Problem description — Make an exact copy of the records, leaving out the images.

▬▬▬▬▬▬

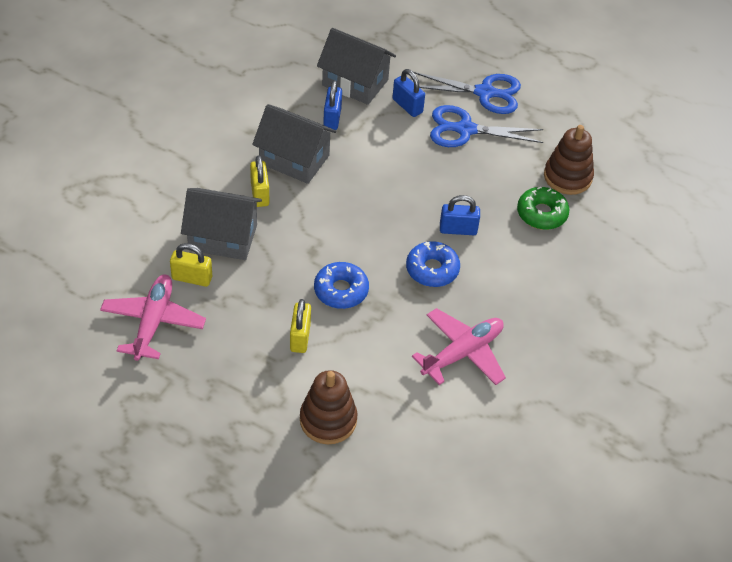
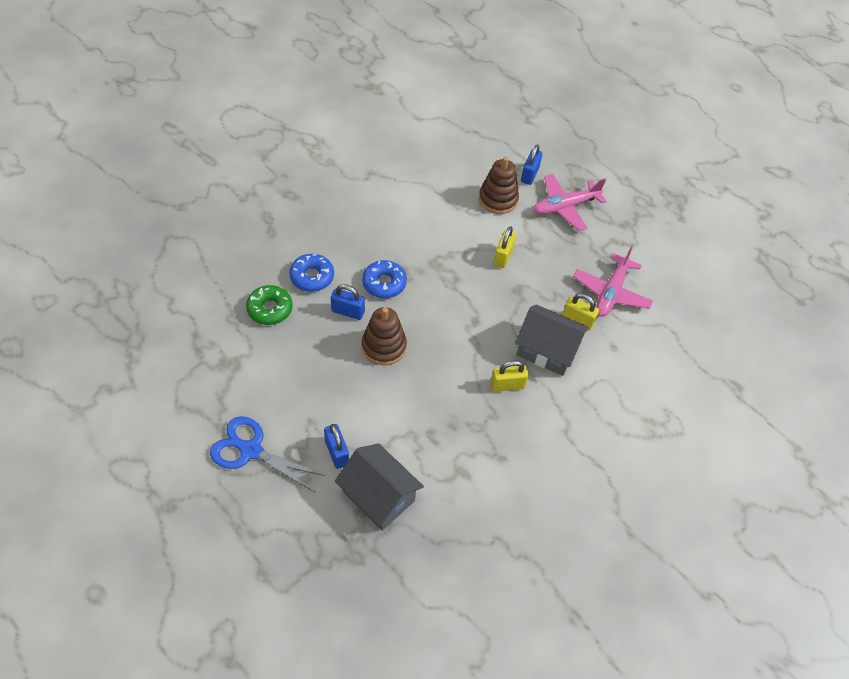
camera: 165 degrees left, 5 degrees up
(259, 194) = (507, 385): yellow padlock -> yellow padlock turned 75 degrees clockwise
(294, 159) = (467, 414): grey house -> none
(332, 118) = (417, 454): blue padlock -> blue padlock (529, 175)
(341, 290) = (462, 283): blue donut -> blue donut (312, 277)
(462, 353) = (389, 219): pink plane -> pink plane (565, 207)
(465, 130) = (293, 410): blue scissors -> none
(567, 177) = (226, 338): brown stacking toy -> brown stacking toy (384, 346)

▬▬▬▬▬▬

Result below —
camera: 165 degrees left, 5 degrees up
(259, 194) = (507, 385): yellow padlock -> yellow padlock turned 75 degrees clockwise
(294, 159) = (467, 414): grey house -> none
(332, 118) = (417, 454): blue padlock -> blue padlock (529, 175)
(341, 290) = (462, 283): blue donut -> blue donut (312, 277)
(462, 353) = (389, 219): pink plane -> pink plane (565, 207)
(465, 130) = (293, 410): blue scissors -> none
(567, 177) = (226, 338): brown stacking toy -> brown stacking toy (384, 346)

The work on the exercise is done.